Line by line, transcribe the data below exactly and pass over the images.

*** Opening of DATA SECTION ***

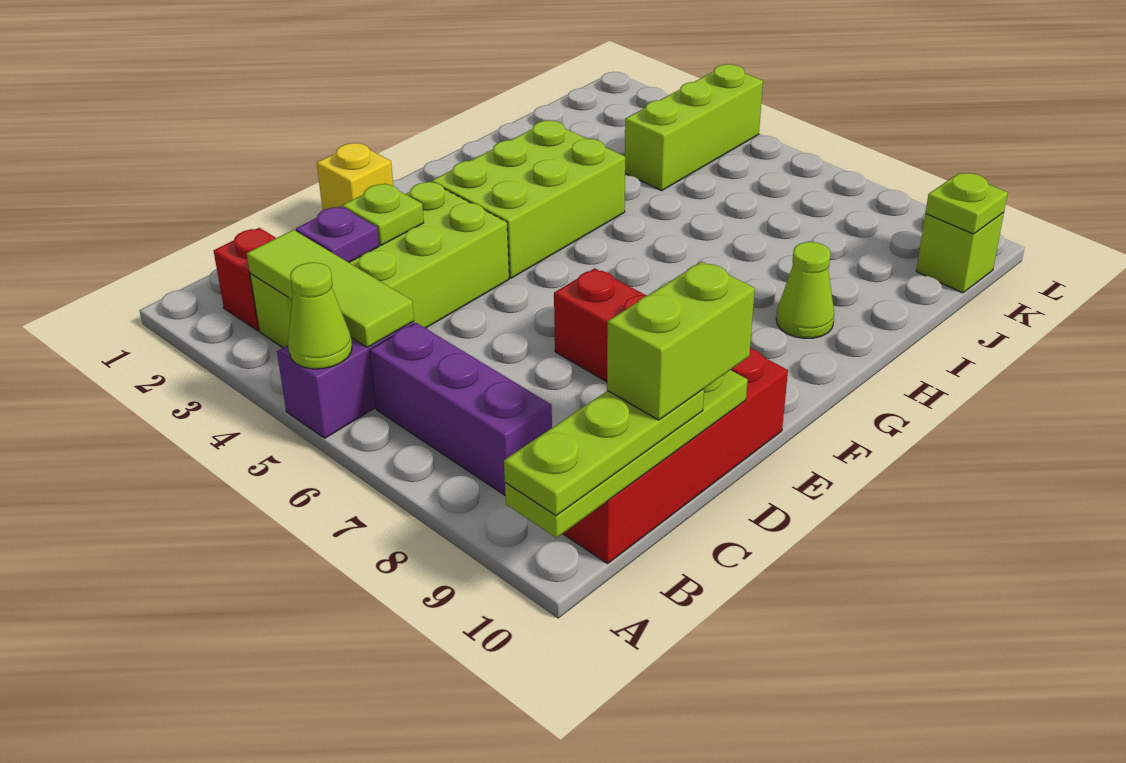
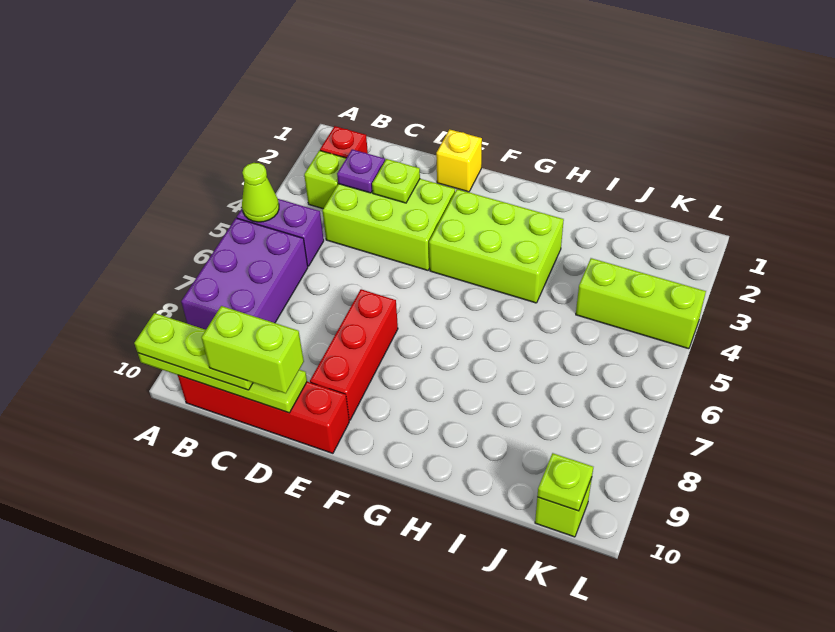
lime tile B3:B5 level 2 -> none
purple brick B6:B8 level 1 -> purple brick A6:B8 level 1
lime cone H9 level 1 -> none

*** Close of DATA SECTION ***

- RESULT OF THIS EXERCISE
lime tile B3:B5 level 2 -> none
purple brick B6:B8 level 1 -> purple brick A6:B8 level 1
lime cone H9 level 1 -> none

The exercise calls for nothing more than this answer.